YOUR GOAL »
Restate the entries below exactly, and keep all images out of the answer.

DATASET RECORDS »
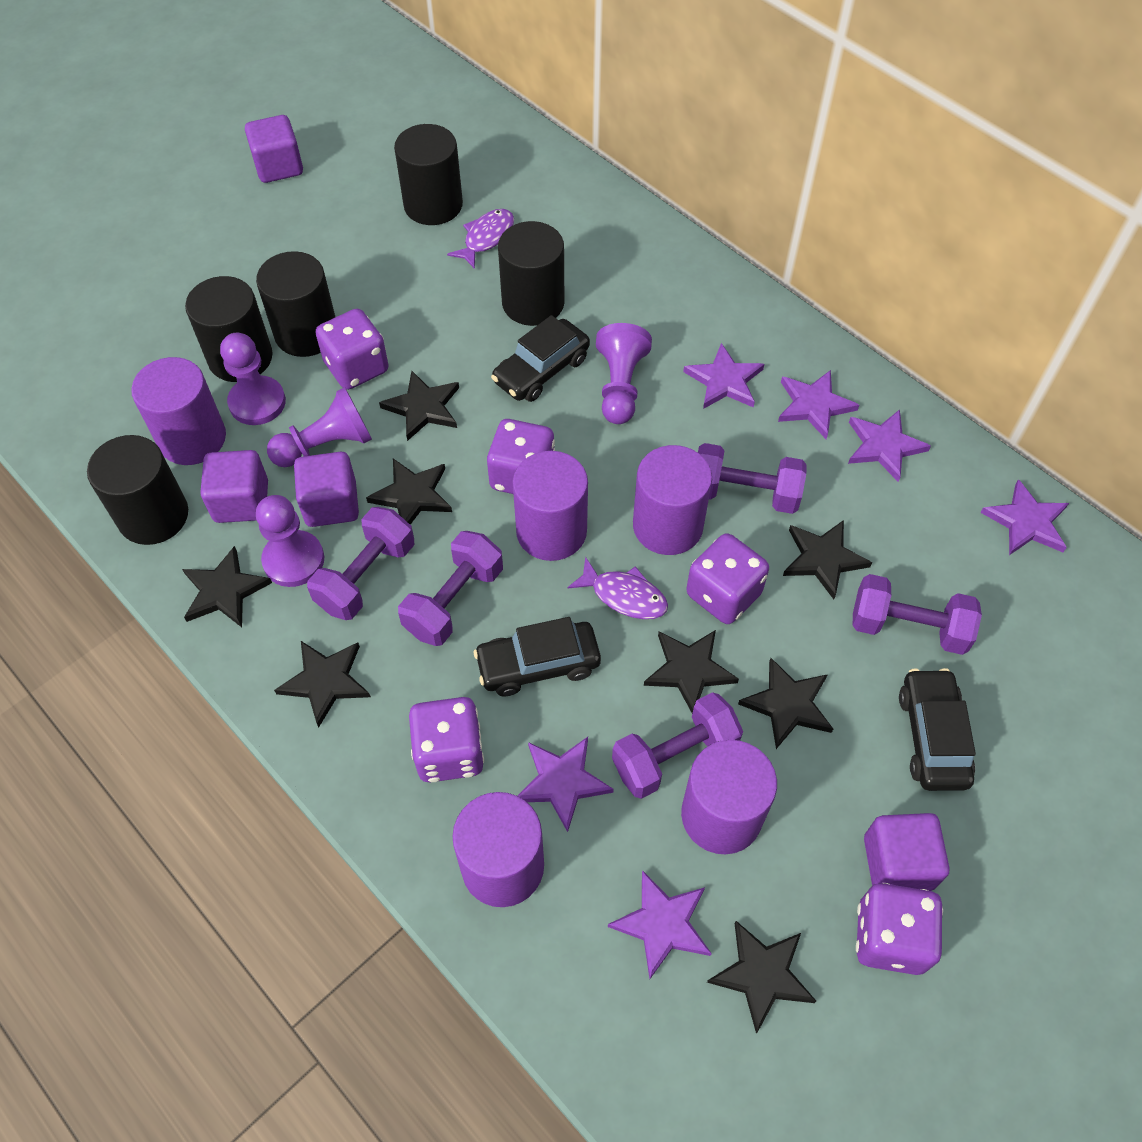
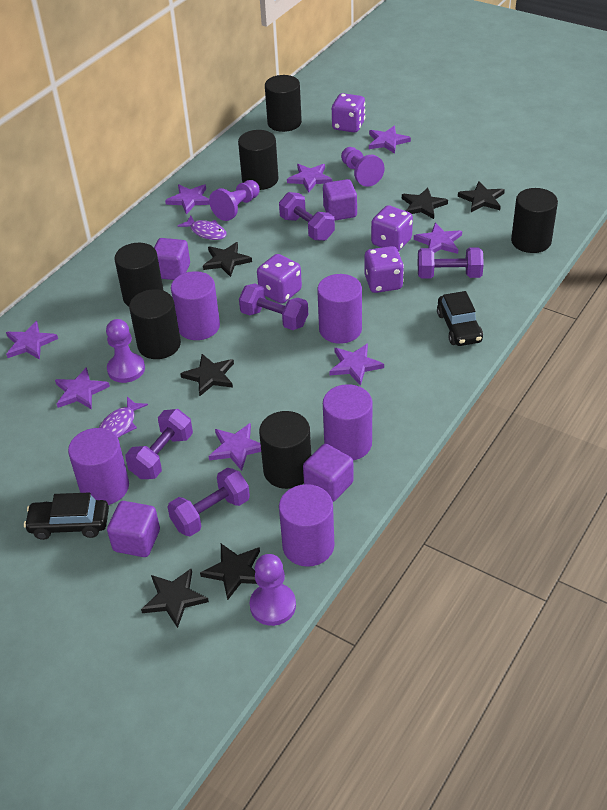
black car: 3 -> 2
black cylinder: 5 -> 6
black star: 8 -> 6
purple dice: 5 -> 4
purple star: 6 -> 8

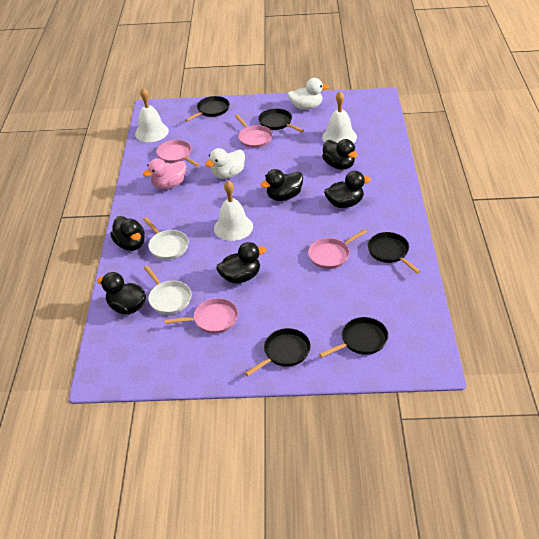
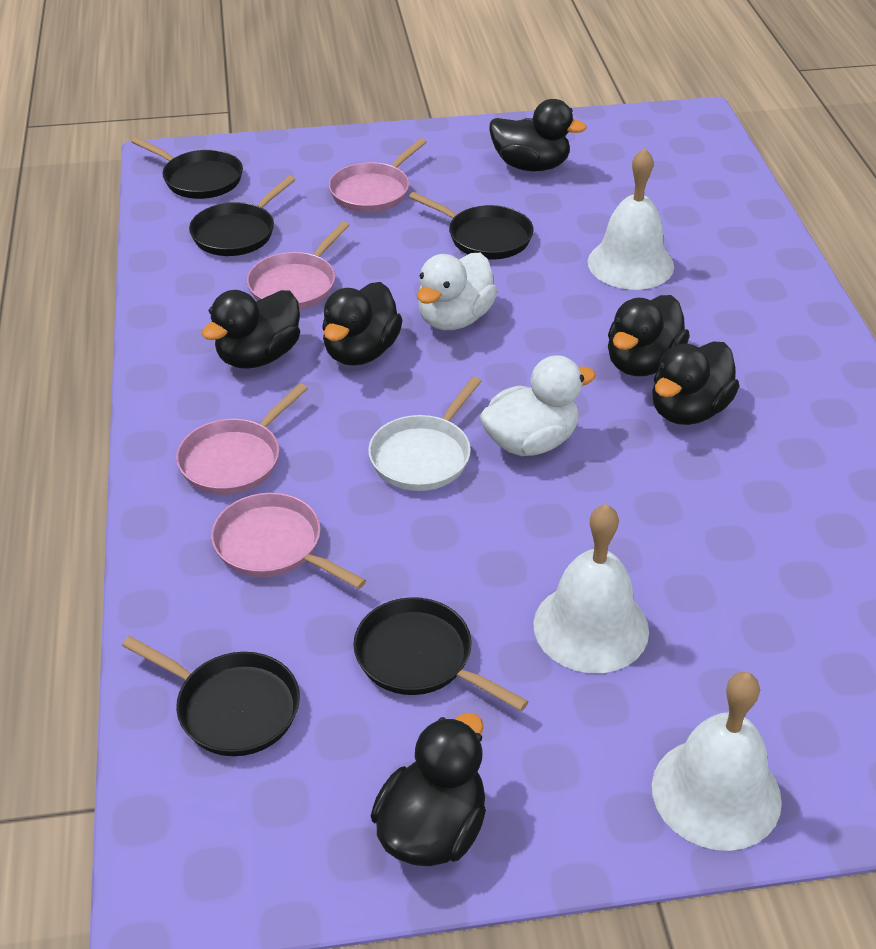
pink duck: 1 -> 0
white pan: 2 -> 1

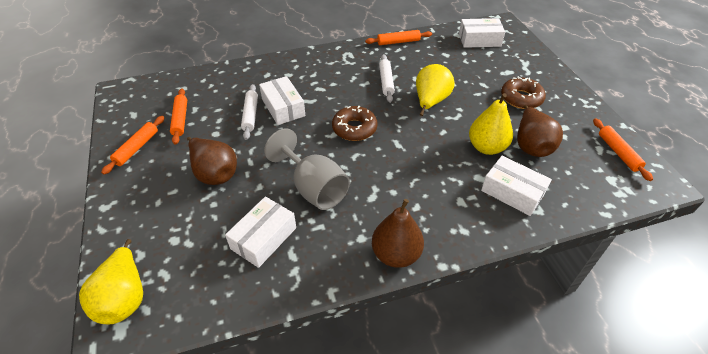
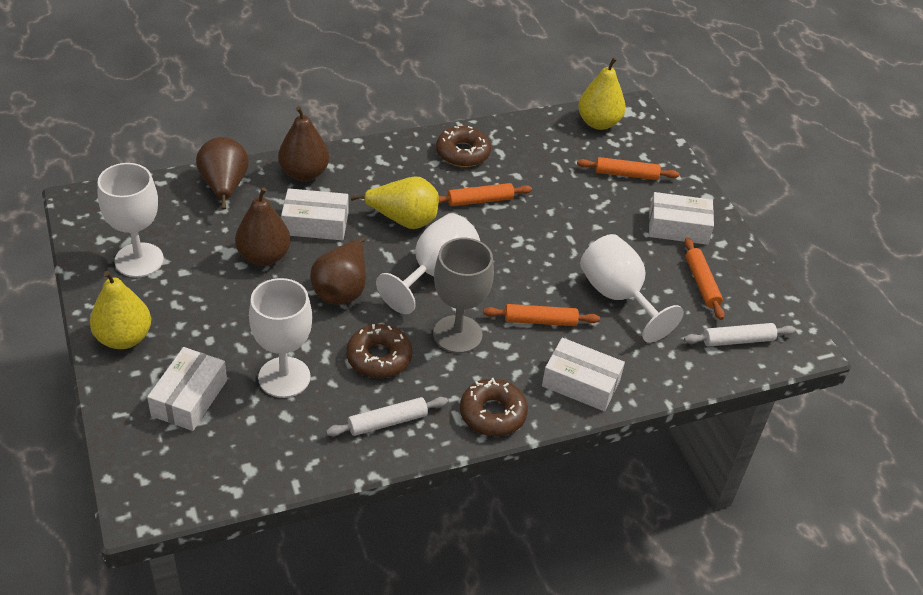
brown donut: 2 -> 3
brown pear: 3 -> 4
white goblet: 0 -> 4

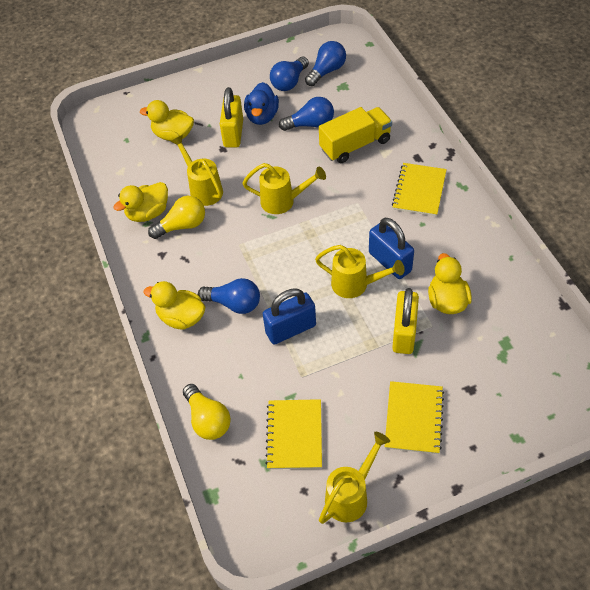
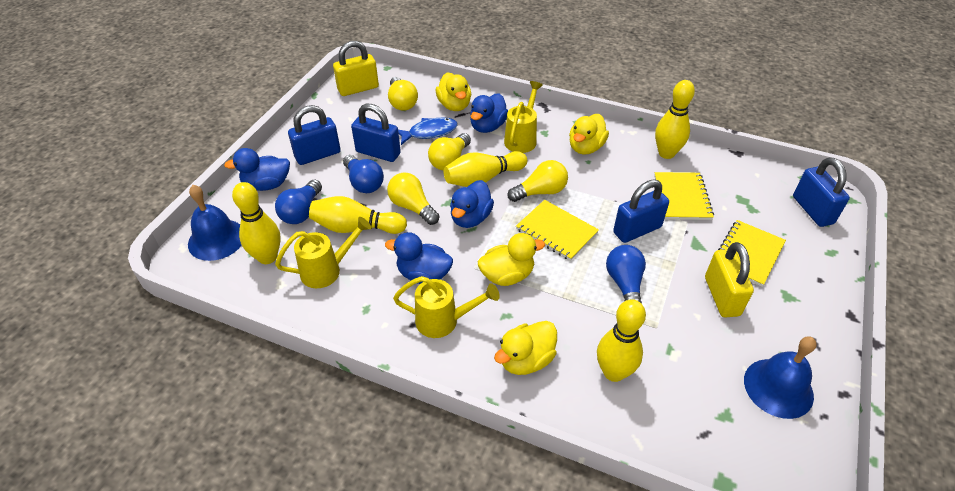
blue bell: 0 -> 2
blue duck: 1 -> 4
blue fish: 0 -> 1
blue light bulb: 4 -> 3
blue padlock: 2 -> 4
yellow bowling pin: 0 -> 5
yellow light bulb: 2 -> 4
yellow truck: 1 -> 0
yellow watering can: 4 -> 3

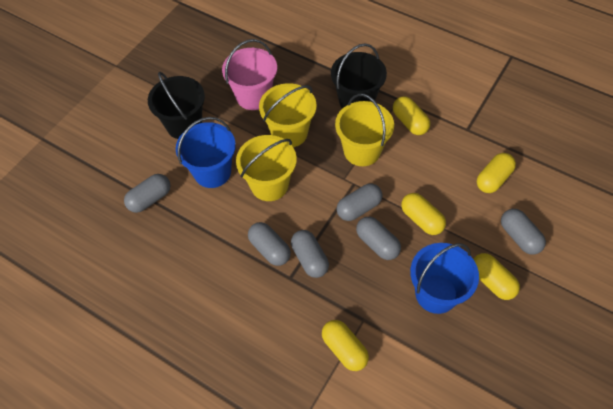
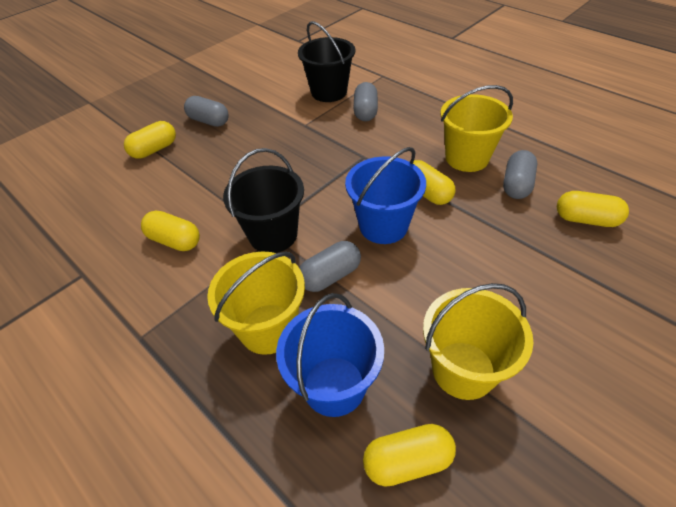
grey capsule: 6 -> 4
pink bucket: 1 -> 0

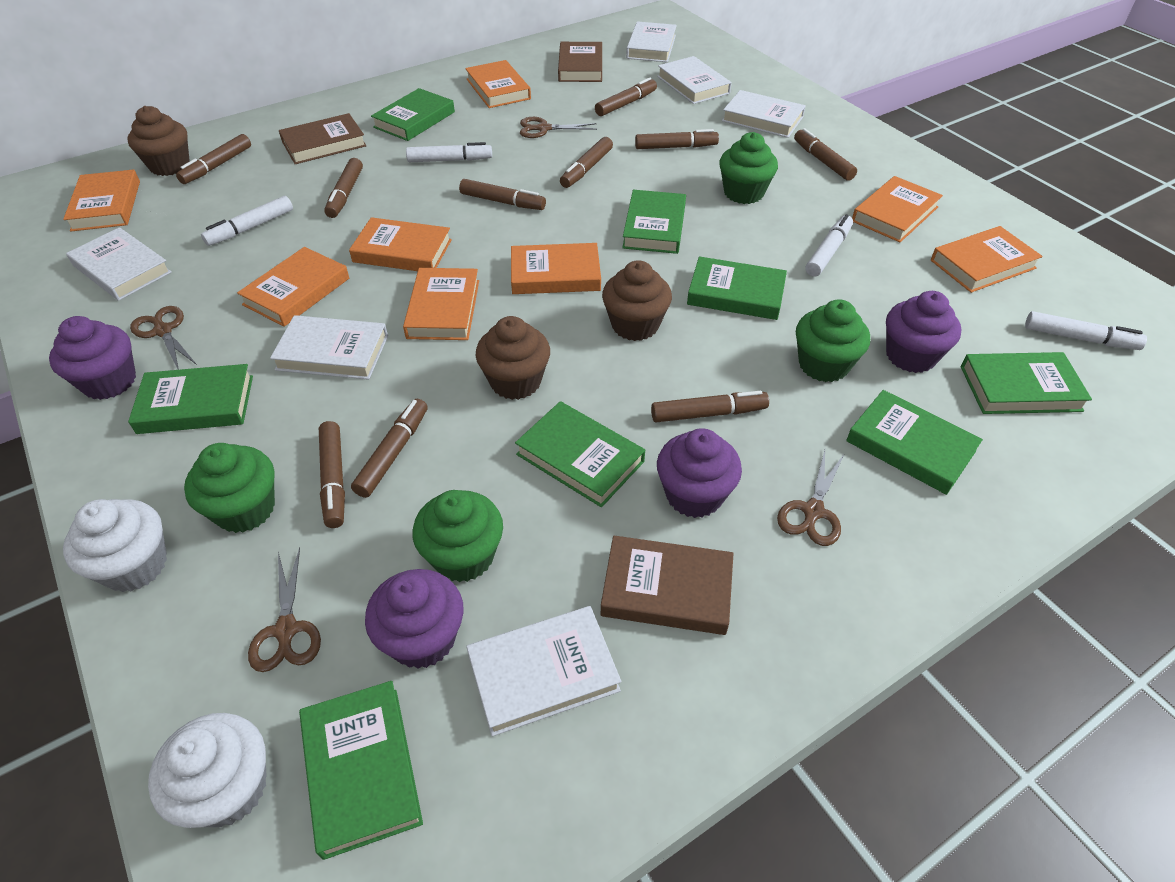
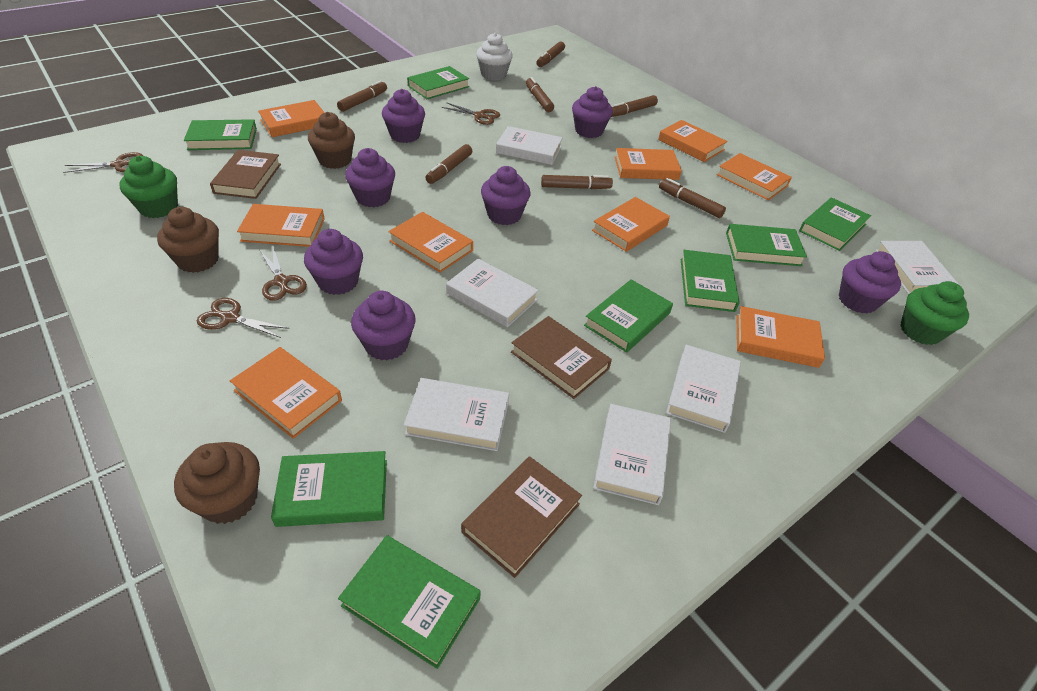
brown marker: 10 -> 7
green cupcake: 4 -> 2
orange book: 8 -> 9
purple cupcake: 4 -> 7
white cupcake: 2 -> 1
white marker: 4 -> 0

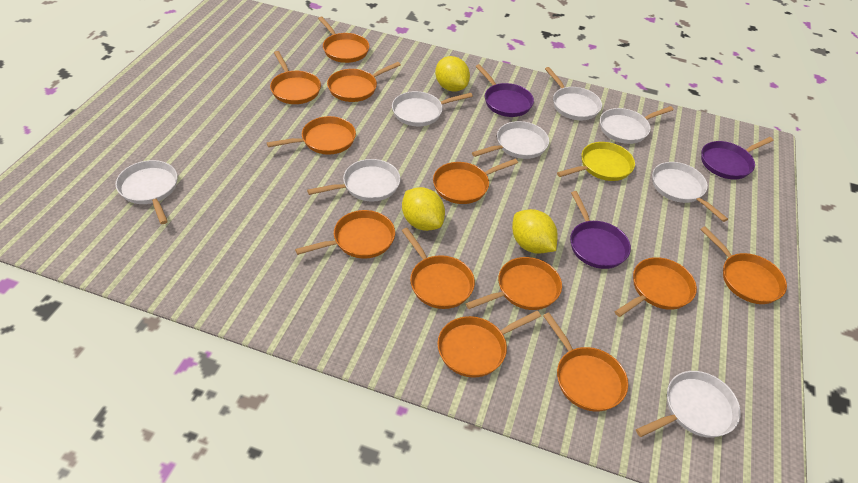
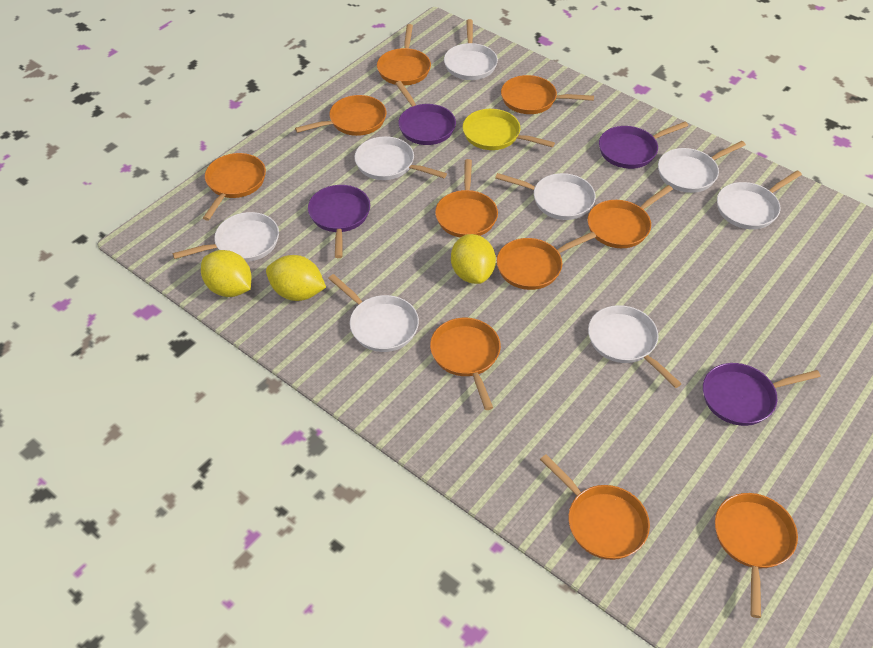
orange pan: 12 -> 10
purple pan: 3 -> 4

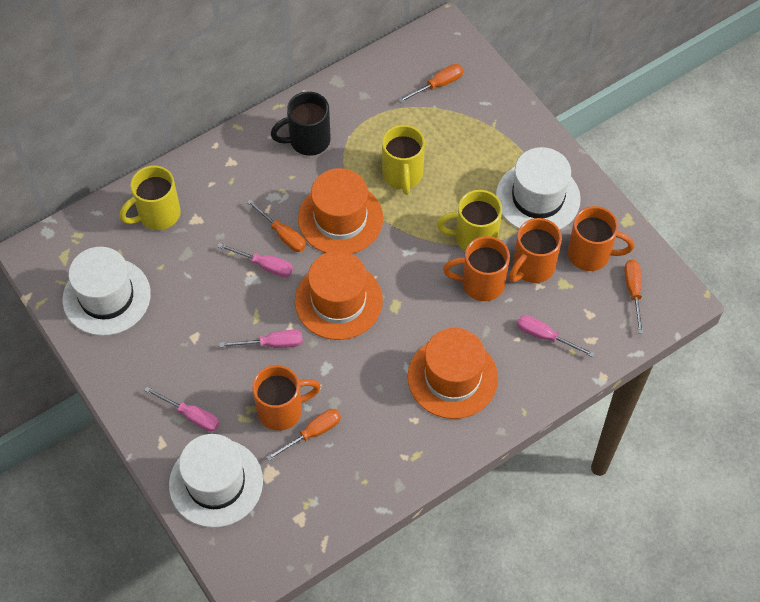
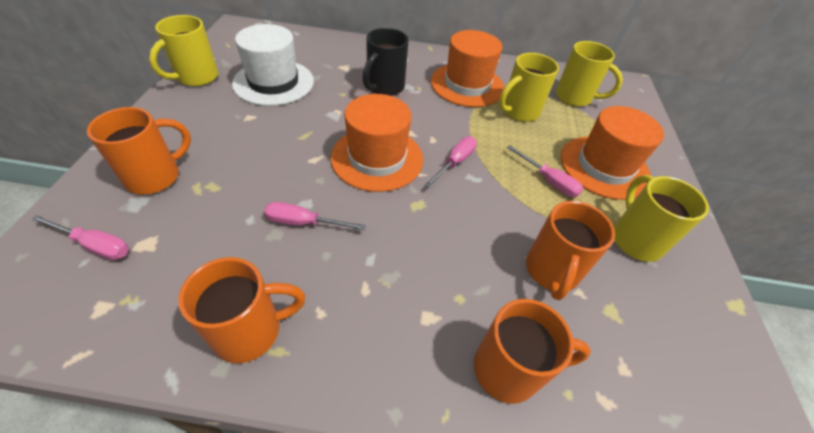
orange screwdriver: 4 -> 0
white hat: 3 -> 1
yellow mug: 3 -> 4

TASK ANSWER »
black car: 3 -> 2
black cylinder: 5 -> 6
black star: 8 -> 6
purple dice: 5 -> 4
purple star: 6 -> 8

pink duck: 1 -> 0
white pan: 2 -> 1

brown donut: 2 -> 3
brown pear: 3 -> 4
white goblet: 0 -> 4

blue bell: 0 -> 2
blue duck: 1 -> 4
blue fish: 0 -> 1
blue light bulb: 4 -> 3
blue padlock: 2 -> 4
yellow bowling pin: 0 -> 5
yellow light bulb: 2 -> 4
yellow truck: 1 -> 0
yellow watering can: 4 -> 3

grey capsule: 6 -> 4
pink bucket: 1 -> 0

brown marker: 10 -> 7
green cupcake: 4 -> 2
orange book: 8 -> 9
purple cupcake: 4 -> 7
white cupcake: 2 -> 1
white marker: 4 -> 0

orange pan: 12 -> 10
purple pan: 3 -> 4

orange screwdriver: 4 -> 0
white hat: 3 -> 1
yellow mug: 3 -> 4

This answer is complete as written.